*Data shown*
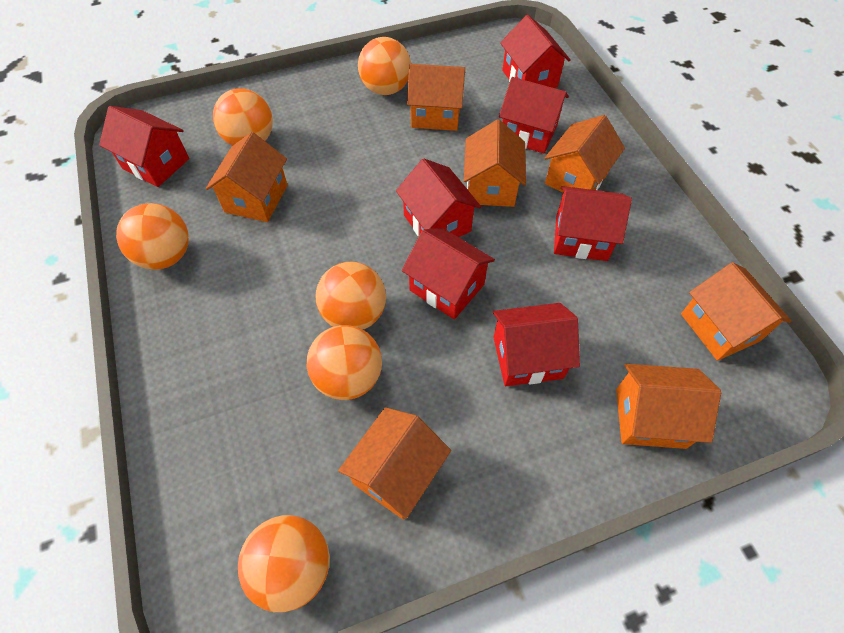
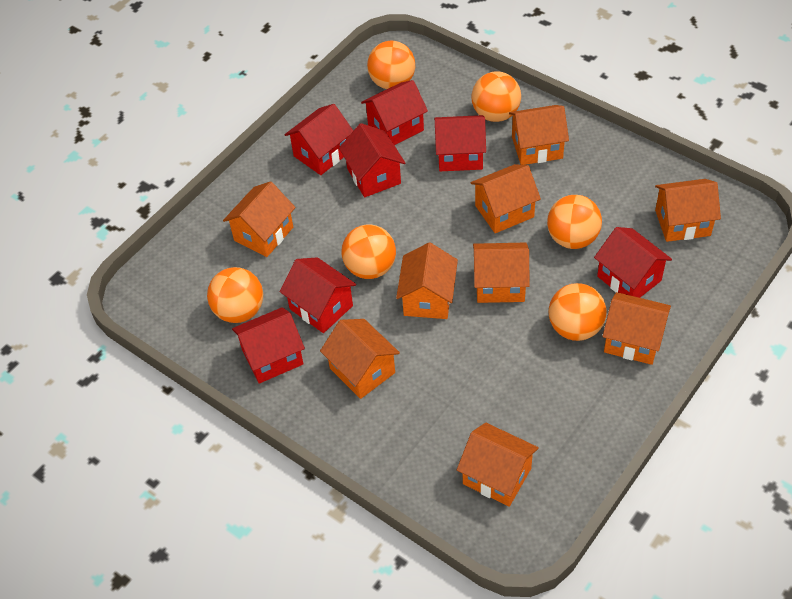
orange house: 7 -> 9

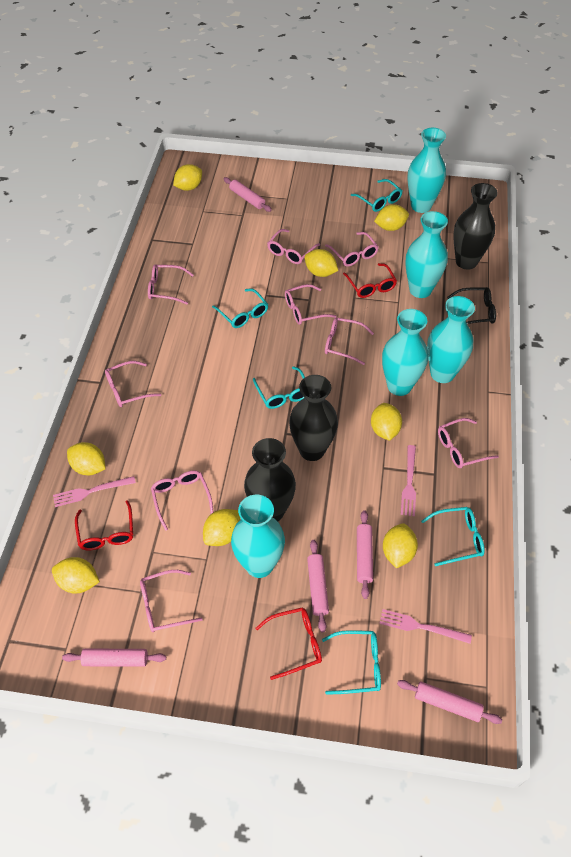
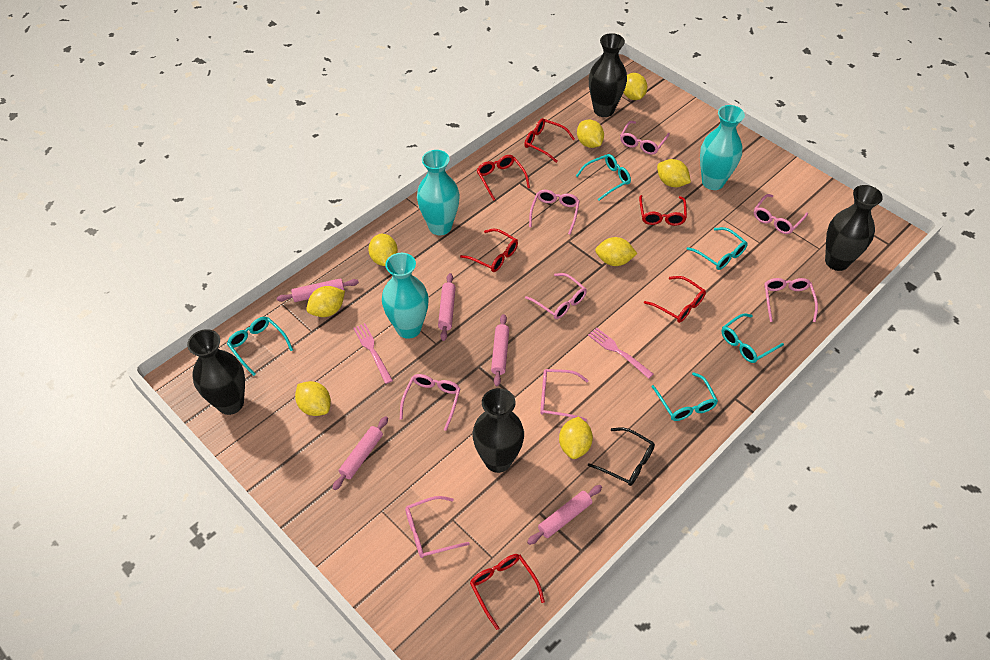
black vase: 3 -> 4
pink fork: 3 -> 2
pink glasses: 9 -> 8
red glasses: 3 -> 6
turquoise vase: 5 -> 3

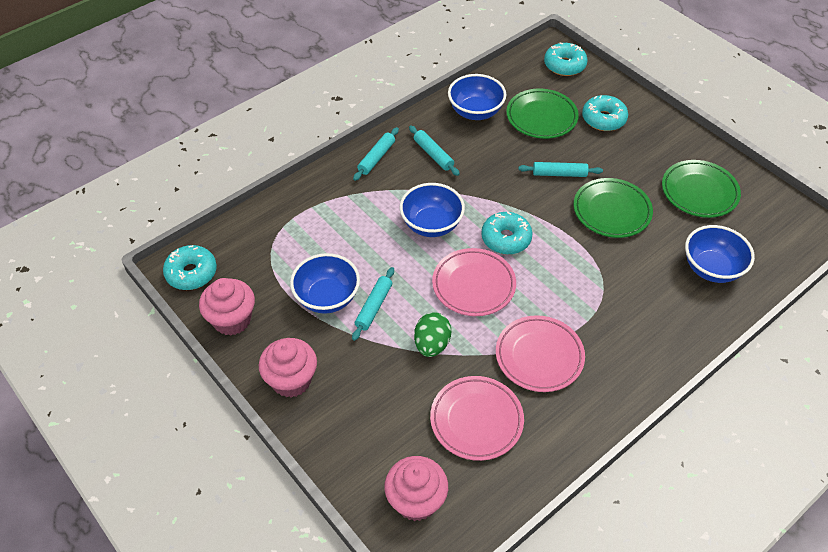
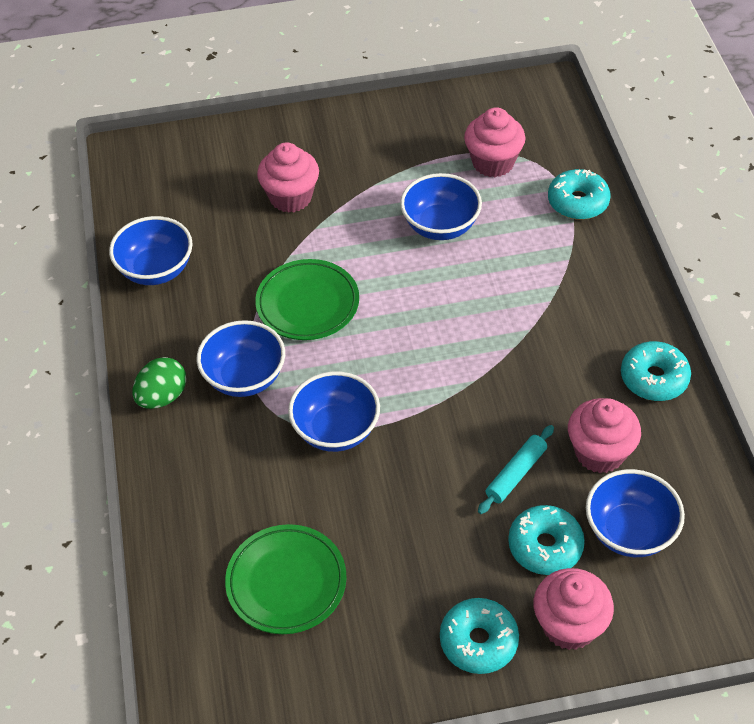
blue bowl: 4 -> 5
green plate: 3 -> 2
pink cupcake: 3 -> 4
pink plate: 3 -> 0
turquoise rolling pin: 4 -> 1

*What you will do*
The lines from the one containing "pink cupcake: 3 -> 4" through the last line of the material above are to be copied exactly, both ends included.

*Finished exercise*
pink cupcake: 3 -> 4
pink plate: 3 -> 0
turquoise rolling pin: 4 -> 1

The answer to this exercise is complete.